### The task
Exclude the pictures and retype the entries as written.

******

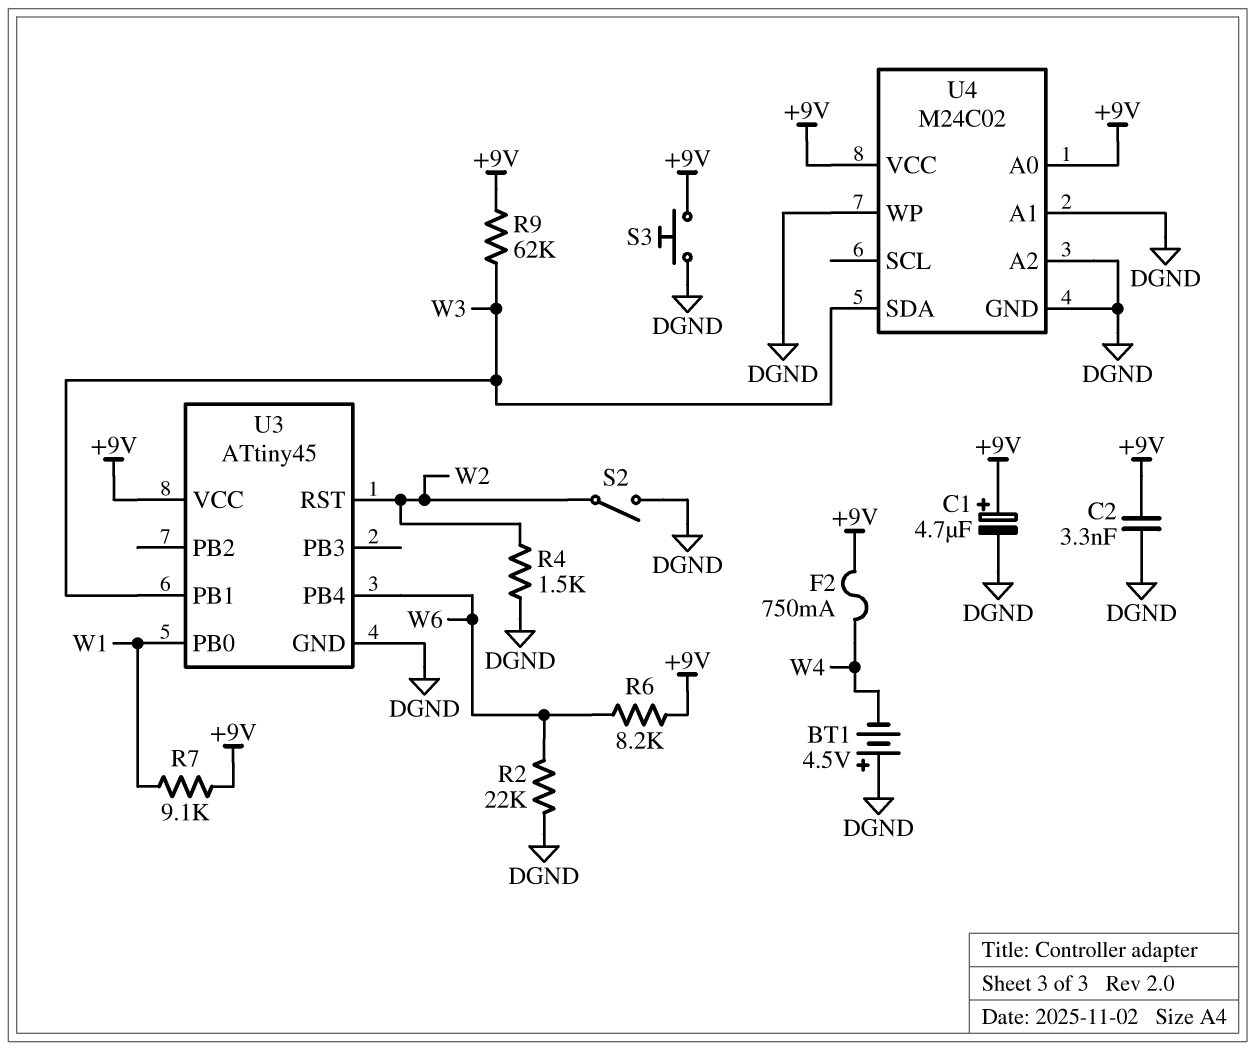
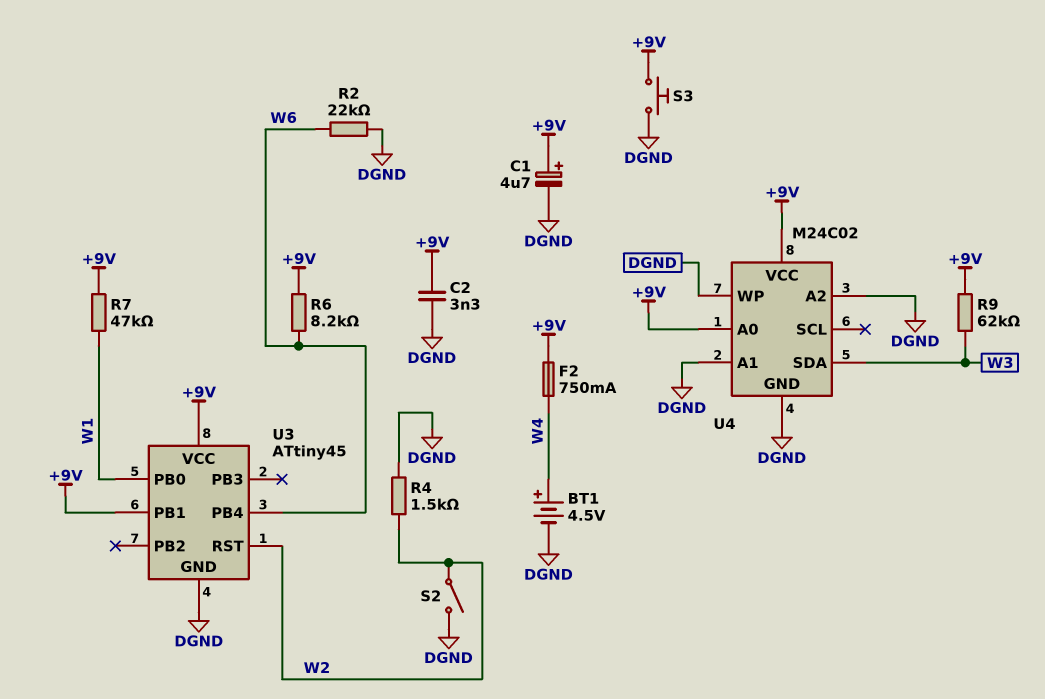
BT1: 4.5V (plus DGND, minus W4) -> 4.5V (plus W4, minus DGND)
R7: 9.1k (+9V, W1) -> 47k (+9V, W1)
U3 pin PB1: W3 -> +9V

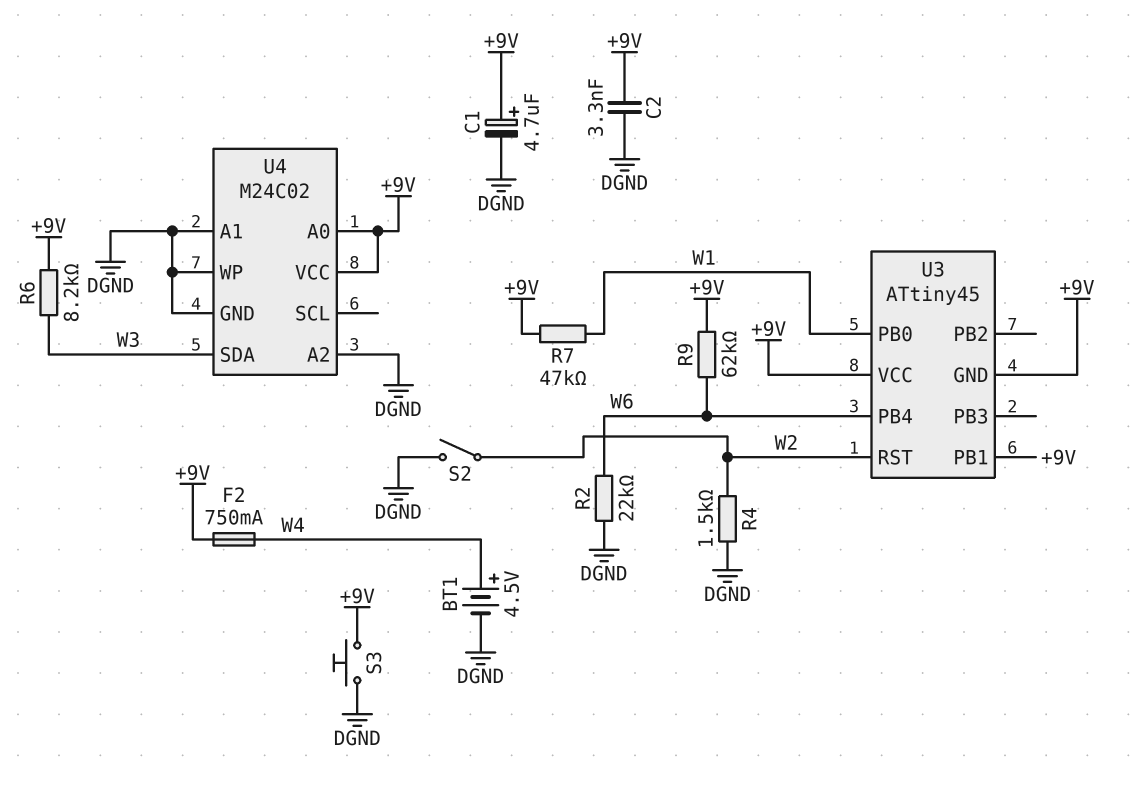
R6: 8.2k (+9V, W6) -> 8.2k (+9V, W3)
R9: 62k (+9V, W3) -> 62k (+9V, W6)
U3 pin GND: DGND -> +9V

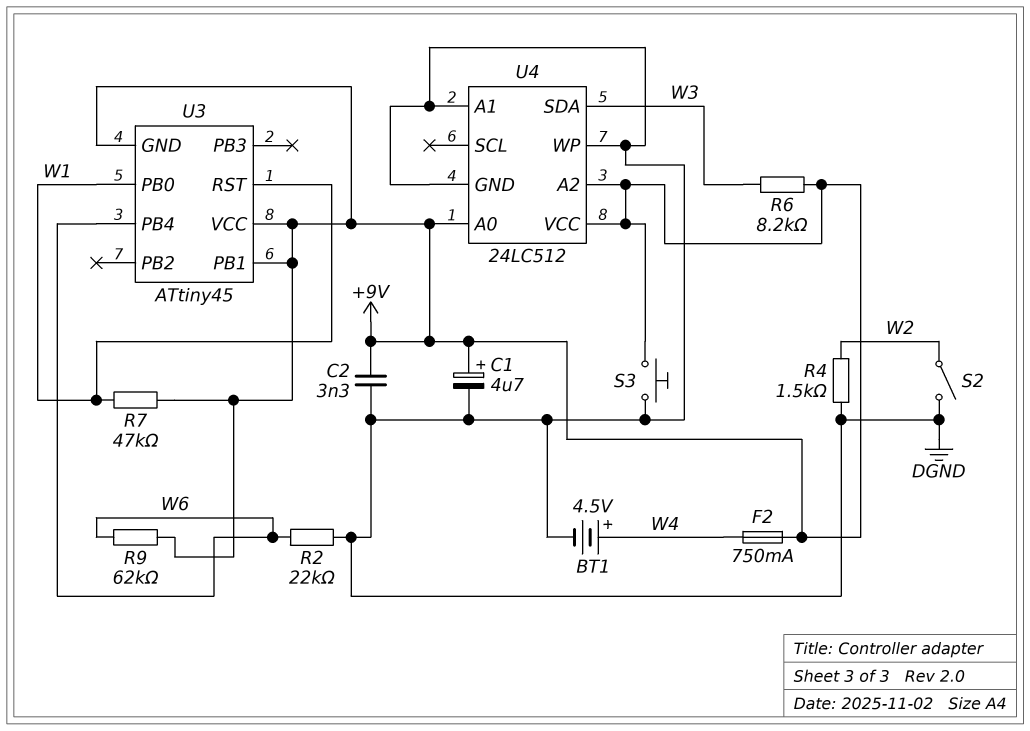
U3 pin RST: W2 -> W1
U4: M24C02 -> 24LC512
U4 pin A2: DGND -> +9V

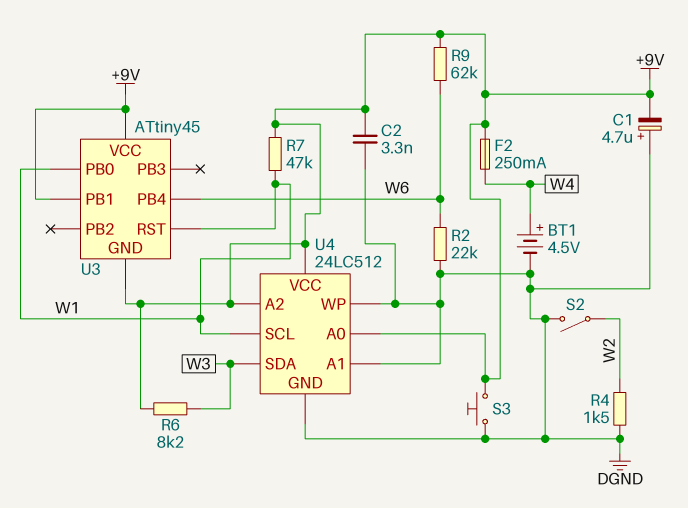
C1: 4.7uF (plus +9V, minus DGND) -> 4.7uF (plus DGND, minus +9V)
F2: 750mA (+9V, W4) -> 250mA (+9V, W4)
U4 pin SCL: none -> W1

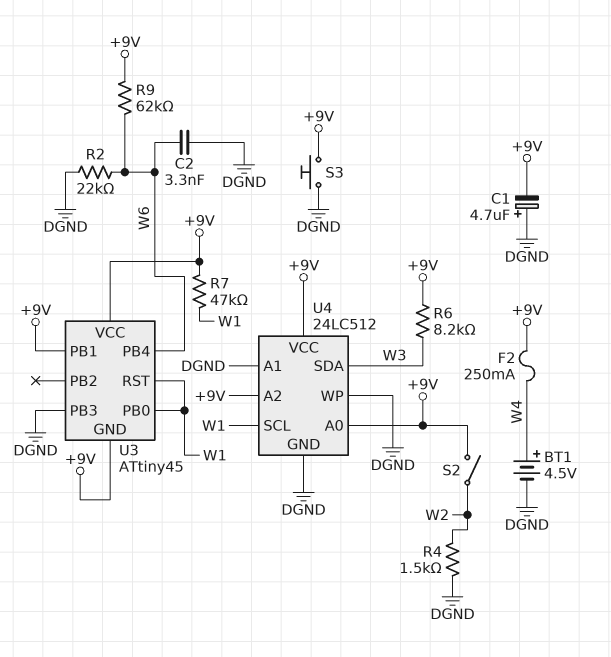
C2: 3.3nF (+9V, DGND) -> 3.3nF (DGND, W6)
S2: switch (DGND, W2) -> switch (+9V, W2)
U3 pin PB3: none -> DGND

******

### Exercise result
BT1: 4.5V (plus DGND, minus W4) -> 4.5V (plus W4, minus DGND)
R7: 9.1k (+9V, W1) -> 47k (+9V, W1)
U3 pin PB1: W3 -> +9V

R6: 8.2k (+9V, W6) -> 8.2k (+9V, W3)
R9: 62k (+9V, W3) -> 62k (+9V, W6)
U3 pin GND: DGND -> +9V

U3 pin RST: W2 -> W1
U4: M24C02 -> 24LC512
U4 pin A2: DGND -> +9V

C1: 4.7uF (plus +9V, minus DGND) -> 4.7uF (plus DGND, minus +9V)
F2: 750mA (+9V, W4) -> 250mA (+9V, W4)
U4 pin SCL: none -> W1

C2: 3.3nF (+9V, DGND) -> 3.3nF (DGND, W6)
S2: switch (DGND, W2) -> switch (+9V, W2)
U3 pin PB3: none -> DGND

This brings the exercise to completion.